▶ **Work order**: Copy each line of the data beneath in which the word "diode" appears.

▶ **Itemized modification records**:
________________________

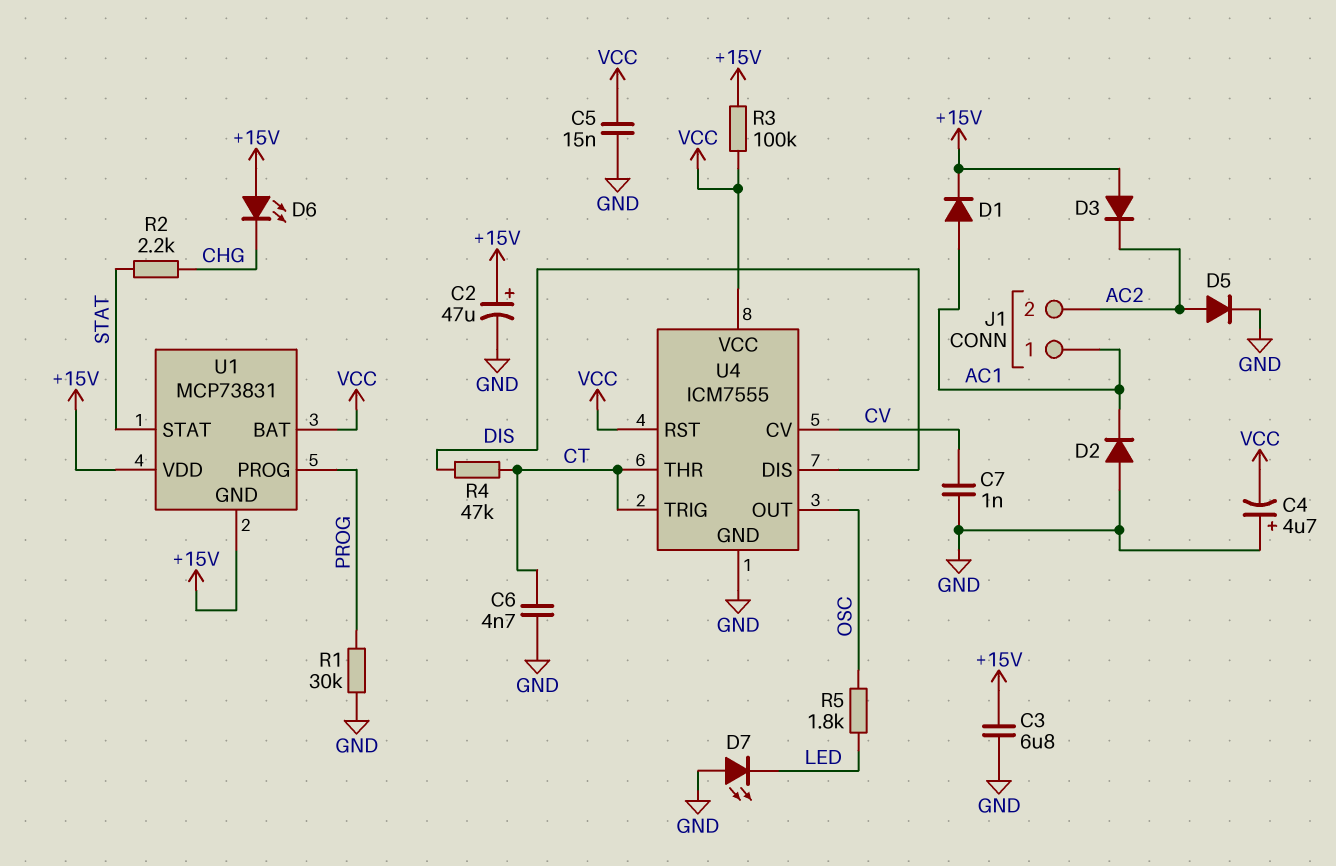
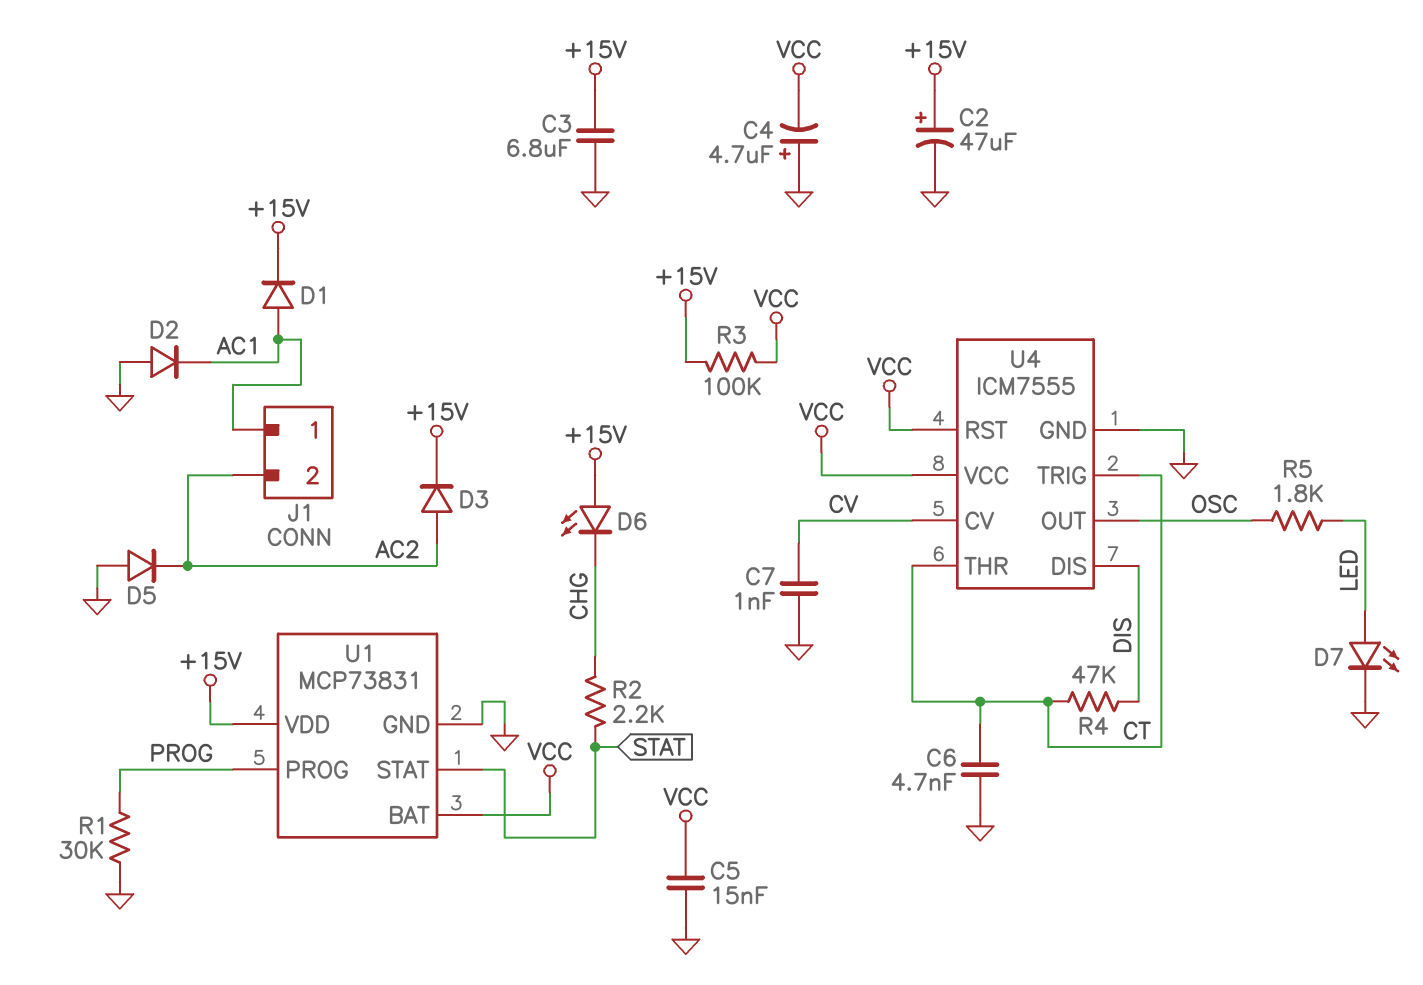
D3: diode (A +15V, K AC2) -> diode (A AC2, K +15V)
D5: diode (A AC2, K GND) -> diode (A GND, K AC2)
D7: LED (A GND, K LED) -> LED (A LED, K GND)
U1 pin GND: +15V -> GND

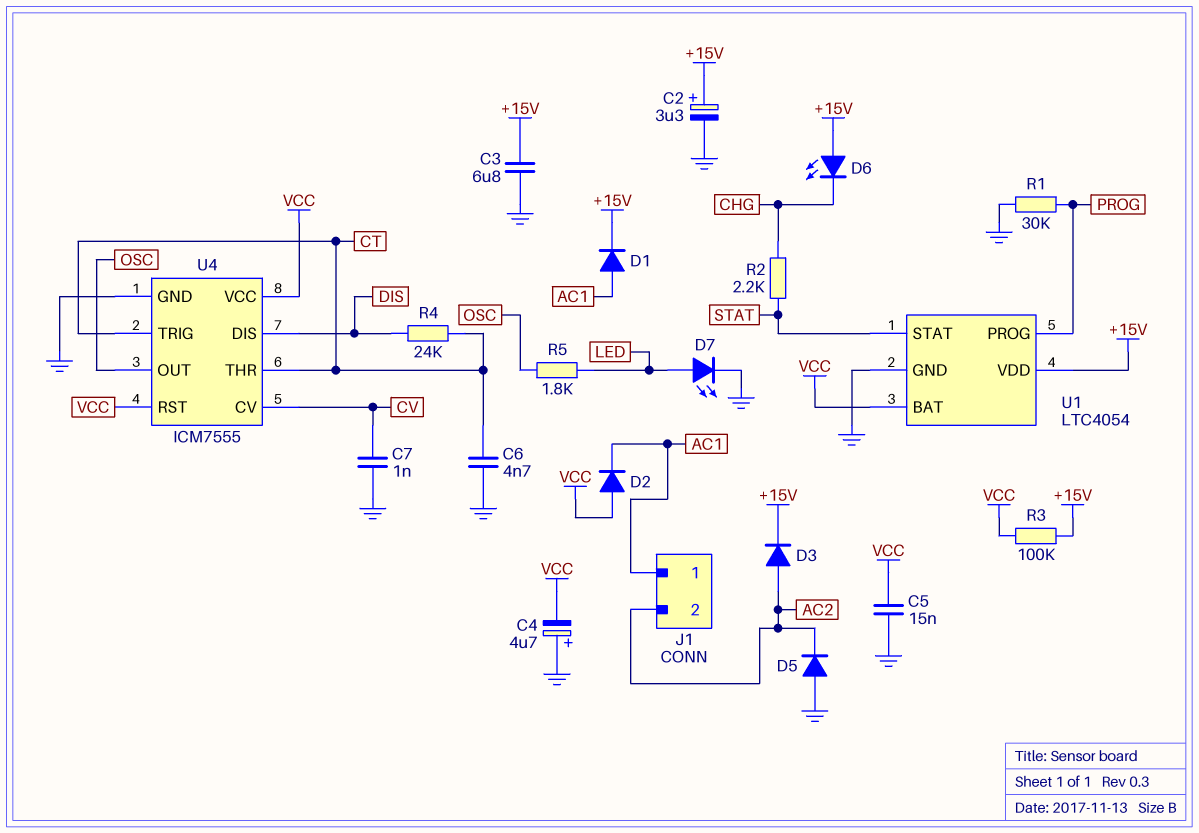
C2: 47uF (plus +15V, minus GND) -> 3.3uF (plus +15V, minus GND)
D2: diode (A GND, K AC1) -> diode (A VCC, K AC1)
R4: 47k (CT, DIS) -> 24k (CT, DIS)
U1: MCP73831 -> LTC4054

________________________

▶ **Result of this task**:
D3: diode (A +15V, K AC2) -> diode (A AC2, K +15V)
D5: diode (A AC2, K GND) -> diode (A GND, K AC2)
D2: diode (A GND, K AC1) -> diode (A VCC, K AC1)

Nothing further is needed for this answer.